**Exercise objective**
Set down all of the data exactly. Pictures stay out of the copy.

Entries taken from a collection
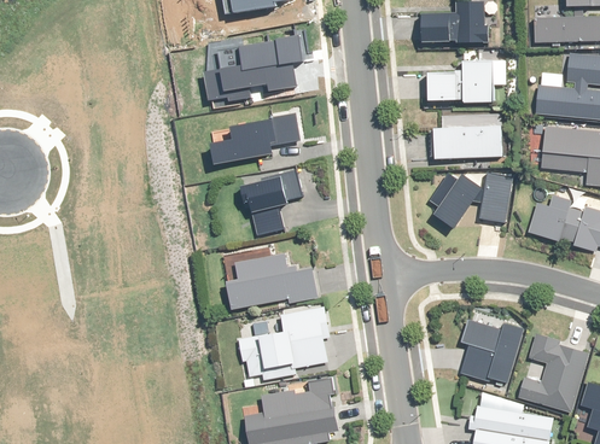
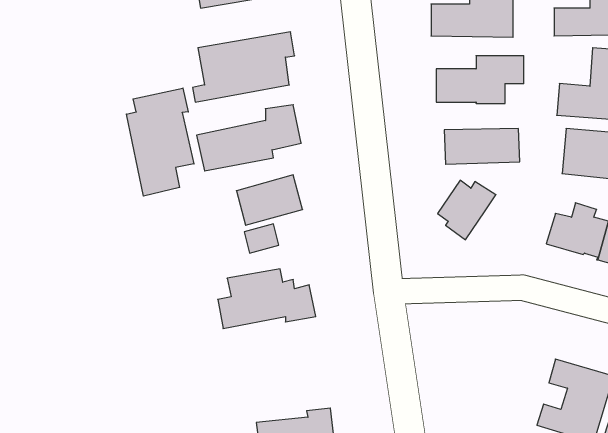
building: none -> [126,88,194,196]
building: [482,175,513,222] -> none
building: [239,305,330,380] -> none
building: [458,320,523,395] -> none

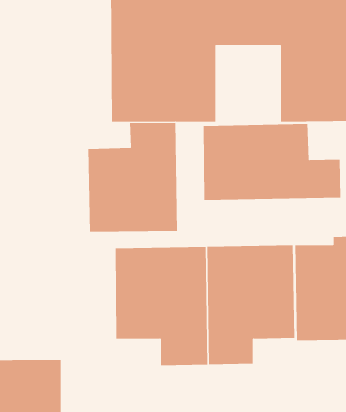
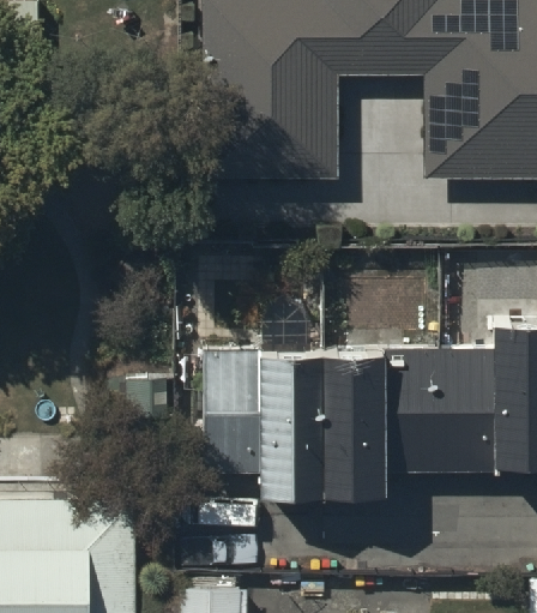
building: [88,122,177,232] -> none
building: [203,123,341,201] -> none

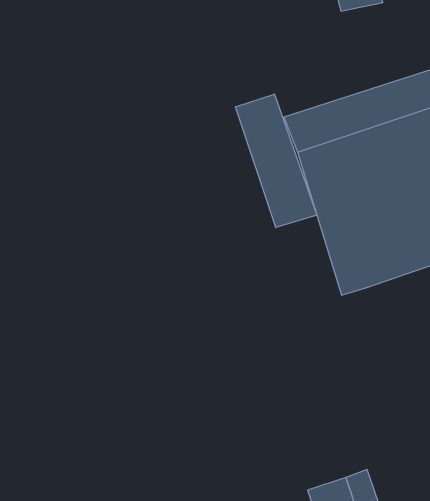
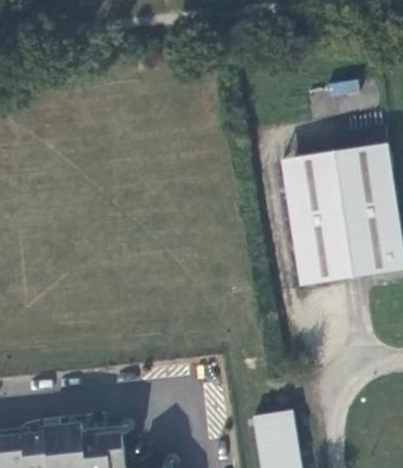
building: [235,94,317,228] -> none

**Your solution**
building: none -> [126,88,194,196]
building: [482,175,513,222] -> none
building: [239,305,330,380] -> none
building: [458,320,523,395] -> none

building: [88,122,177,232] -> none
building: [203,123,341,201] -> none

building: [235,94,317,228] -> none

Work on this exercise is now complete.